Data extracted from a collection:
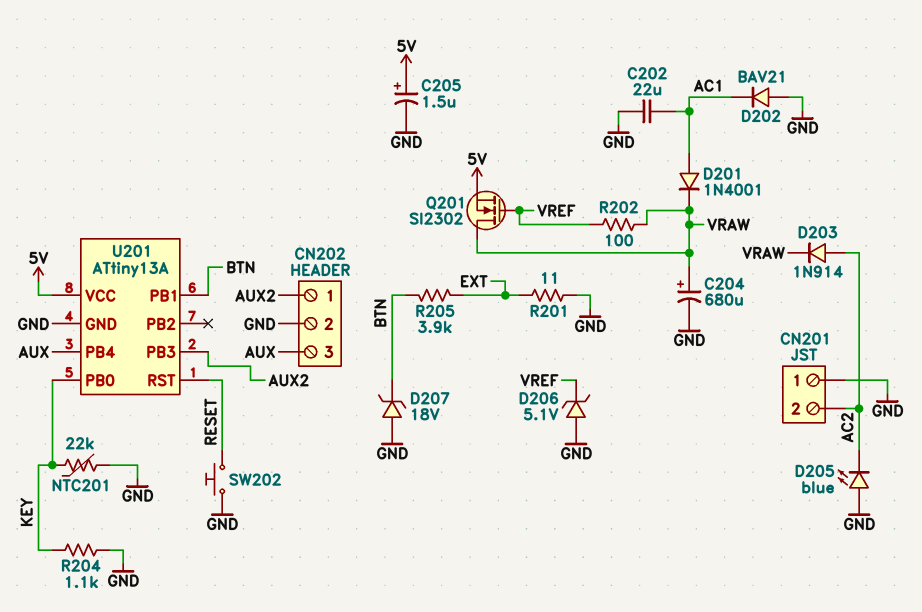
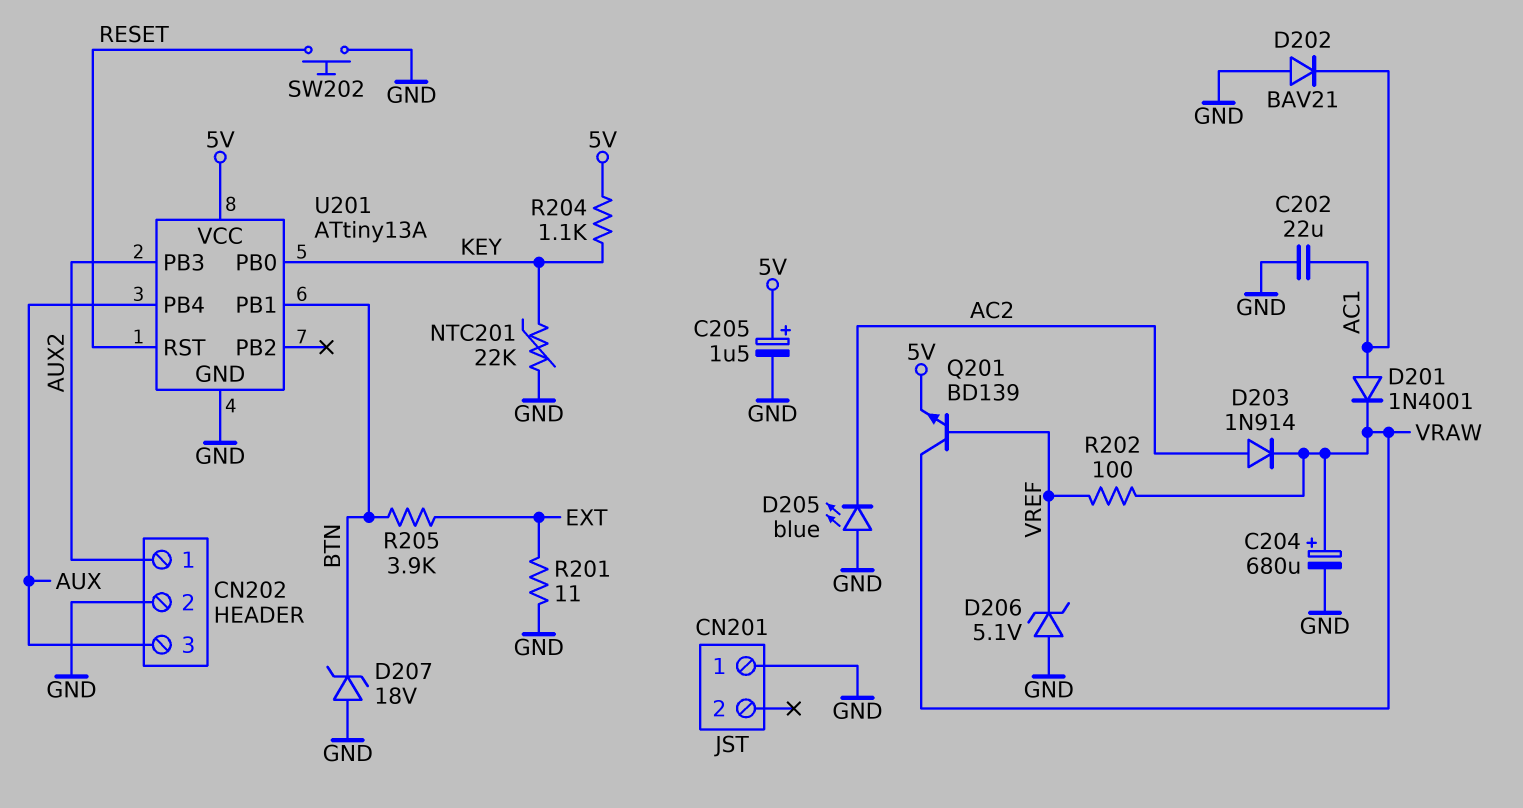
CN201 pin 2: AC2 -> none
Q201: NMOS SI2302 (G VREF, D VRAW, S 5V) -> NPN BD139 (B VREF, C VRAW, E 5V)
R204: 1.1k (GND, KEY) -> 1.1k (5V, KEY)

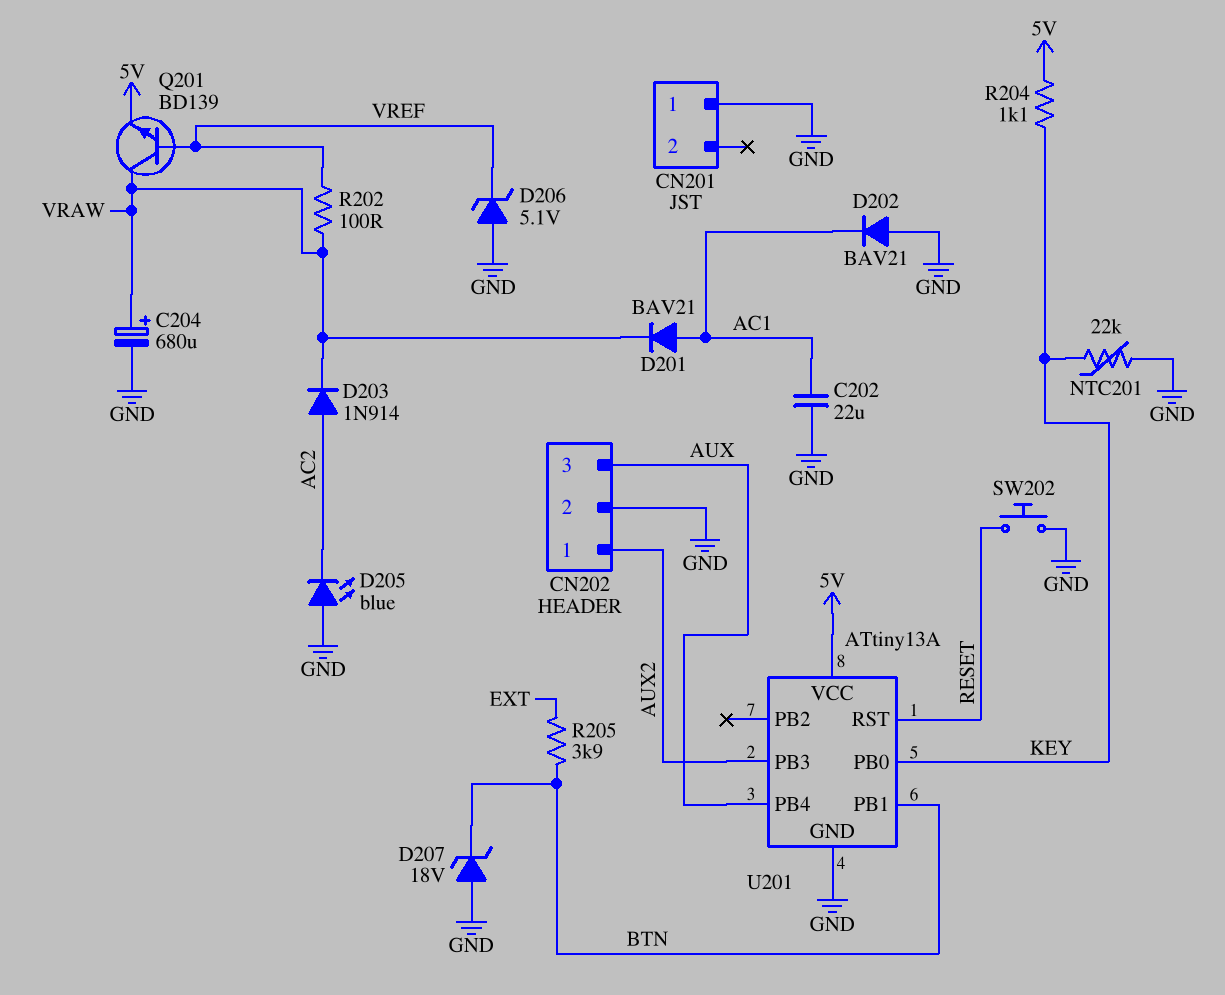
C205: 1.5uF (plus 5V, minus GND) -> none
D201: diode 1N4001 (A AC1, K VRAW) -> diode BAV21 (A AC1, K VRAW)
R201: 11 (EXT, GND) -> none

• _Exercise directions_
Begin at the line containing "Q201: NMOS SI2302" and extract every line through the end of the records, inclusive, exactly and only; omit pictures.

• _Task answer_
Q201: NMOS SI2302 (G VREF, D VRAW, S 5V) -> NPN BD139 (B VREF, C VRAW, E 5V)
R204: 1.1k (GND, KEY) -> 1.1k (5V, KEY)

C205: 1.5uF (plus 5V, minus GND) -> none
D201: diode 1N4001 (A AC1, K VRAW) -> diode BAV21 (A AC1, K VRAW)
R201: 11 (EXT, GND) -> none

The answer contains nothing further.